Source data
▼

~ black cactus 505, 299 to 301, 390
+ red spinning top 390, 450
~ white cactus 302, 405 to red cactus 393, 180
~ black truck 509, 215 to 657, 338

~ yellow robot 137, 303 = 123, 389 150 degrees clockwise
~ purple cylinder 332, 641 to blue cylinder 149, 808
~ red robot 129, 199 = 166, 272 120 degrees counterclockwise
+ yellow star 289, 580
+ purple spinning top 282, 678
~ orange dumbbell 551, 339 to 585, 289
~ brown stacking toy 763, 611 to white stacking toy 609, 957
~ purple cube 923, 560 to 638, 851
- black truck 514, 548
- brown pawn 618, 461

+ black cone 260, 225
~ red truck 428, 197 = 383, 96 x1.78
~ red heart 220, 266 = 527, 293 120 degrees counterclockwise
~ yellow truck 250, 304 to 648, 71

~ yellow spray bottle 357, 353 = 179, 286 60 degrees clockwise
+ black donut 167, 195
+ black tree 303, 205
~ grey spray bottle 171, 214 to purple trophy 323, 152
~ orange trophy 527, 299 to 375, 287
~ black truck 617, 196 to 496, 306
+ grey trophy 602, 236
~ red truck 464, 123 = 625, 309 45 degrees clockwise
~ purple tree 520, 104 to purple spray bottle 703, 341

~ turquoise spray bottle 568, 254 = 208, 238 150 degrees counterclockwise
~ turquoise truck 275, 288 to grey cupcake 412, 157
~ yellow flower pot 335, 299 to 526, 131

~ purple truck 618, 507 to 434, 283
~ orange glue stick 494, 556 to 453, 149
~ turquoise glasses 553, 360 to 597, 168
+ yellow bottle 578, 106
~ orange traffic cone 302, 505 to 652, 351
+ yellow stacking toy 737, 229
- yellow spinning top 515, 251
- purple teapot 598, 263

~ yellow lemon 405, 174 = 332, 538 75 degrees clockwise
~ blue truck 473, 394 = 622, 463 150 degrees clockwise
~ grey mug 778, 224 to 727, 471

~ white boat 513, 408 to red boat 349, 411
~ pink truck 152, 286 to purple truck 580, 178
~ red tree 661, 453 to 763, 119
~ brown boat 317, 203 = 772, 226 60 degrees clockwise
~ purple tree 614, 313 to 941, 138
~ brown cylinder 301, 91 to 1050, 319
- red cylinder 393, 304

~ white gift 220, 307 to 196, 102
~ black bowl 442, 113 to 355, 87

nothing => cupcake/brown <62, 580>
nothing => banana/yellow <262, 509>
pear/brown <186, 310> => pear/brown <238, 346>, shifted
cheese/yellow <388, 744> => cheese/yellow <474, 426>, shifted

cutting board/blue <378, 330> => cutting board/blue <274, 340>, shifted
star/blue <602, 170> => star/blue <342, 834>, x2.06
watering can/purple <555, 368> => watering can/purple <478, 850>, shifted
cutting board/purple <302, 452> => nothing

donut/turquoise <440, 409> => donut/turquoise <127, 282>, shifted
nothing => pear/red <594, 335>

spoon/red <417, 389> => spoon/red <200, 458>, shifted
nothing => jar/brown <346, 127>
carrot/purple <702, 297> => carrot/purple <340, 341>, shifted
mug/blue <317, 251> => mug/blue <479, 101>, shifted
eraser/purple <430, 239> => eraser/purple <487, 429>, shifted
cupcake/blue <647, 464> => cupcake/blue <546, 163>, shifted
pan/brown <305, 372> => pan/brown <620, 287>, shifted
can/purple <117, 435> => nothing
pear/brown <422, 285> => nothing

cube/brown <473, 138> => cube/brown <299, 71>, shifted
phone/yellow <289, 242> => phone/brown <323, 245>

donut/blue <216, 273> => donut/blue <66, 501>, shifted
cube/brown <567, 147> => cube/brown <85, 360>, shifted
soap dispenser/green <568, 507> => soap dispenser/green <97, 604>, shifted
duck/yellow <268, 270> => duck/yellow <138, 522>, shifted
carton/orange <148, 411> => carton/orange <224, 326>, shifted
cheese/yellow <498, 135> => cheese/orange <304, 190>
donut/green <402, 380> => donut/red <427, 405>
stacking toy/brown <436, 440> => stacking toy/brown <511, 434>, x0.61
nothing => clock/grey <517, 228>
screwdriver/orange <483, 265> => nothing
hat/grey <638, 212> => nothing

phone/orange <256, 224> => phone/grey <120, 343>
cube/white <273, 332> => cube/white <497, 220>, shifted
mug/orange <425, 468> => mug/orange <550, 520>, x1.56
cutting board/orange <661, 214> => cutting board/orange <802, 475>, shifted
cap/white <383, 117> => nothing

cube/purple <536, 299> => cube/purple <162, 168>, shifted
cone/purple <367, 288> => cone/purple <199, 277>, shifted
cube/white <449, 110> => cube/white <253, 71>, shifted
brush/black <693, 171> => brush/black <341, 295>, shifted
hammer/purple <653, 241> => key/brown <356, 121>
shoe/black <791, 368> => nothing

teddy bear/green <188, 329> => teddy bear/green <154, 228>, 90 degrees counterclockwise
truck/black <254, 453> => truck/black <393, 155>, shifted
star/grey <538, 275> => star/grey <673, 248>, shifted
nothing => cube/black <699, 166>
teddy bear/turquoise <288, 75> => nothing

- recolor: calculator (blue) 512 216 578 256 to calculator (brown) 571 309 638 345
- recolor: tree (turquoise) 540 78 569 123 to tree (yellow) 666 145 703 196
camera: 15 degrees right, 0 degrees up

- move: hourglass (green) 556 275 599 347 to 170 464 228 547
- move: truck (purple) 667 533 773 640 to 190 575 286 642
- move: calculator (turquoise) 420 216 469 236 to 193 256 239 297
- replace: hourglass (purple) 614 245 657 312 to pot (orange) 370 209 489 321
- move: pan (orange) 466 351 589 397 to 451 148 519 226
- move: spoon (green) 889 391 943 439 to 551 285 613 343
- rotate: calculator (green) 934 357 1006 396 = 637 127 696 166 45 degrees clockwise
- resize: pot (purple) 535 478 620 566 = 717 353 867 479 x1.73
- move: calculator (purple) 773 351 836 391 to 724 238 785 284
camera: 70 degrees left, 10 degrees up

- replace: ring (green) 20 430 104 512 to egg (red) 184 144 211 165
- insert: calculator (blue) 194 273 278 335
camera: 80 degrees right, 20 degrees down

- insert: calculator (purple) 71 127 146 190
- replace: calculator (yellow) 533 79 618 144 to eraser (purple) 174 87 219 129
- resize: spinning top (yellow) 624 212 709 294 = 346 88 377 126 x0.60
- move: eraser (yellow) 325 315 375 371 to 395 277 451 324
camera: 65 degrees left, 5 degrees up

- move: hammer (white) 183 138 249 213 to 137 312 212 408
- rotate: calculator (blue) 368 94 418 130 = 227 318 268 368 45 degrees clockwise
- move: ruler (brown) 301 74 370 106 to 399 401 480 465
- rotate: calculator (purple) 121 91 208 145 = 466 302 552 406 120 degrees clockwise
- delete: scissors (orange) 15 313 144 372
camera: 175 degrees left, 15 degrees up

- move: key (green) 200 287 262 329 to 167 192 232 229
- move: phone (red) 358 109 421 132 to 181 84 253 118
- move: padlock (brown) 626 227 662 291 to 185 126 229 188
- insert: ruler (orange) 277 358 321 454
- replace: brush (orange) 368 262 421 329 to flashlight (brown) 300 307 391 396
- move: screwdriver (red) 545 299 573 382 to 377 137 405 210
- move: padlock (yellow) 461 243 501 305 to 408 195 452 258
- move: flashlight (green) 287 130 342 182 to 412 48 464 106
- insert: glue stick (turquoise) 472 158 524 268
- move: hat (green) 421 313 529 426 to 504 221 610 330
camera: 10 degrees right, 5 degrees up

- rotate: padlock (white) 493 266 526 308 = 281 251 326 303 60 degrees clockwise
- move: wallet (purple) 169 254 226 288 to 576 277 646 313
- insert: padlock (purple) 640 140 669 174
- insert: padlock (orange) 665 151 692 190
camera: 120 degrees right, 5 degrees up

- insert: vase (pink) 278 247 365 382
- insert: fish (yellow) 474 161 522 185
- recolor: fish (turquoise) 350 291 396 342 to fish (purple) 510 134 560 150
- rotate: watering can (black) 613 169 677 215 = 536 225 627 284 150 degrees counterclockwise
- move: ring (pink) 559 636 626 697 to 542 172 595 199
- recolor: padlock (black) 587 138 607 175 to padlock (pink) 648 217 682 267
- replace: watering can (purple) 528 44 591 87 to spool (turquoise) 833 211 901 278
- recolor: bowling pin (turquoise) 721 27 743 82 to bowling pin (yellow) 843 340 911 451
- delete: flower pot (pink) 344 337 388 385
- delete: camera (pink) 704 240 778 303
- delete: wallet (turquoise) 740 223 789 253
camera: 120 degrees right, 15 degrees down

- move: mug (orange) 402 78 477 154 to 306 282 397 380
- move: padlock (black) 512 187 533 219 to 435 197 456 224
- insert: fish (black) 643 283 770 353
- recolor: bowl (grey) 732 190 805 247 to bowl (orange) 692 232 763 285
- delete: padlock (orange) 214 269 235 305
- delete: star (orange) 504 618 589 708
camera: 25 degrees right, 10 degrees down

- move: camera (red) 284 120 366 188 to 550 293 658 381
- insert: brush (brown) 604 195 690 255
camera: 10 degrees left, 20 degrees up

▲

> [What is being asked]
Looking at the data above, return every line from the one with "bottle 578, 106" down to the one with "donut/turquoise <440, 409>", exactly and inclusively.

> [Expected output]
+ yellow bottle 578, 106
~ orange traffic cone 302, 505 to 652, 351
+ yellow stacking toy 737, 229
- yellow spinning top 515, 251
- purple teapot 598, 263

~ yellow lemon 405, 174 = 332, 538 75 degrees clockwise
~ blue truck 473, 394 = 622, 463 150 degrees clockwise
~ grey mug 778, 224 to 727, 471

~ white boat 513, 408 to red boat 349, 411
~ pink truck 152, 286 to purple truck 580, 178
~ red tree 661, 453 to 763, 119
~ brown boat 317, 203 = 772, 226 60 degrees clockwise
~ purple tree 614, 313 to 941, 138
~ brown cylinder 301, 91 to 1050, 319
- red cylinder 393, 304

~ white gift 220, 307 to 196, 102
~ black bowl 442, 113 to 355, 87

nothing => cupcake/brown <62, 580>
nothing => banana/yellow <262, 509>
pear/brown <186, 310> => pear/brown <238, 346>, shifted
cheese/yellow <388, 744> => cheese/yellow <474, 426>, shifted

cutting board/blue <378, 330> => cutting board/blue <274, 340>, shifted
star/blue <602, 170> => star/blue <342, 834>, x2.06
watering can/purple <555, 368> => watering can/purple <478, 850>, shifted
cutting board/purple <302, 452> => nothing

donut/turquoise <440, 409> => donut/turquoise <127, 282>, shifted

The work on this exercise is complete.